(Before-and-after object lists)
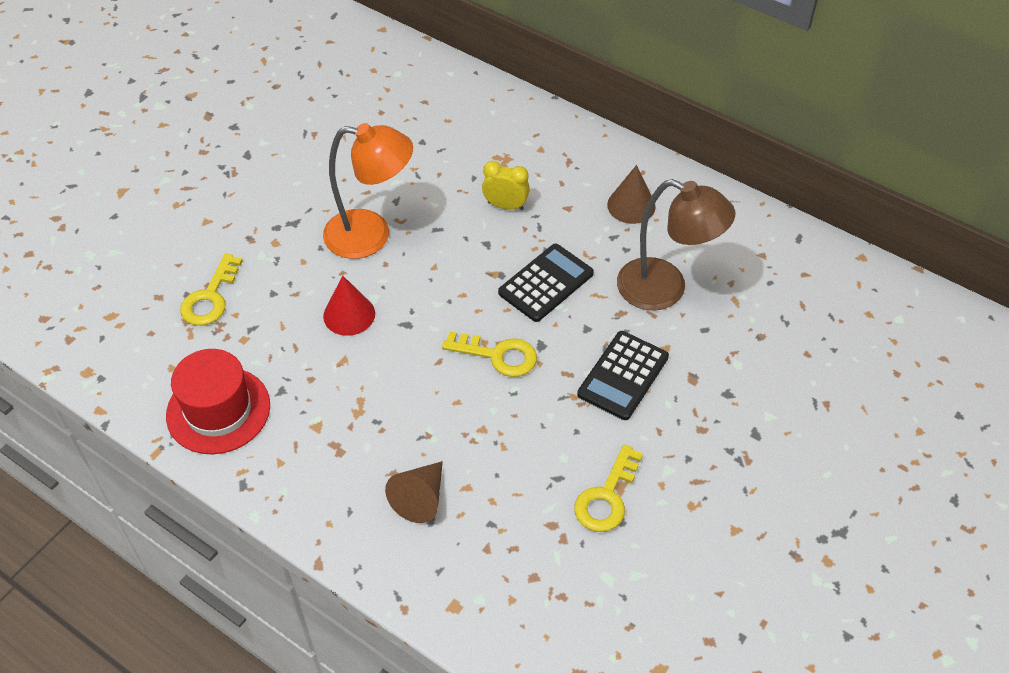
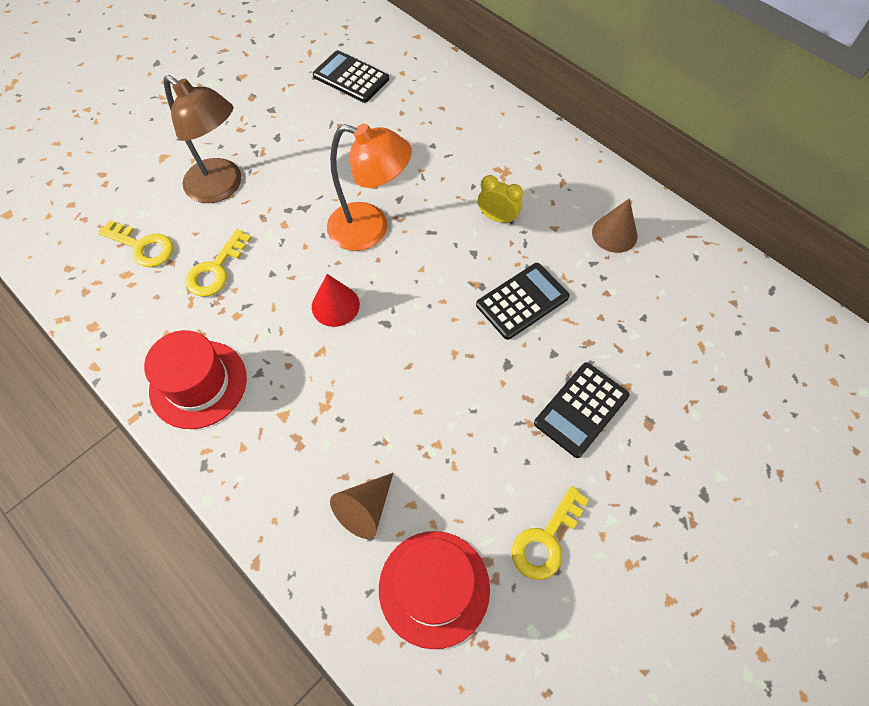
camera: 10 degrees right, 10 degrees up
(317, 82) = (351, 77): none -> black calculator
(498, 355) = (465, 369): yellow key -> yellow key (143, 246)
(503, 556) = (434, 588): none -> red hat
(665, 290) = (635, 325): brown lamp -> brown lamp (222, 187)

What to work on:
Exactly as they appear above, write out all the entries, without pictures.

Output below:
camera: 10 degrees right, 10 degrees up
(317, 82) = (351, 77): none -> black calculator
(498, 355) = (465, 369): yellow key -> yellow key (143, 246)
(503, 556) = (434, 588): none -> red hat
(665, 290) = (635, 325): brown lamp -> brown lamp (222, 187)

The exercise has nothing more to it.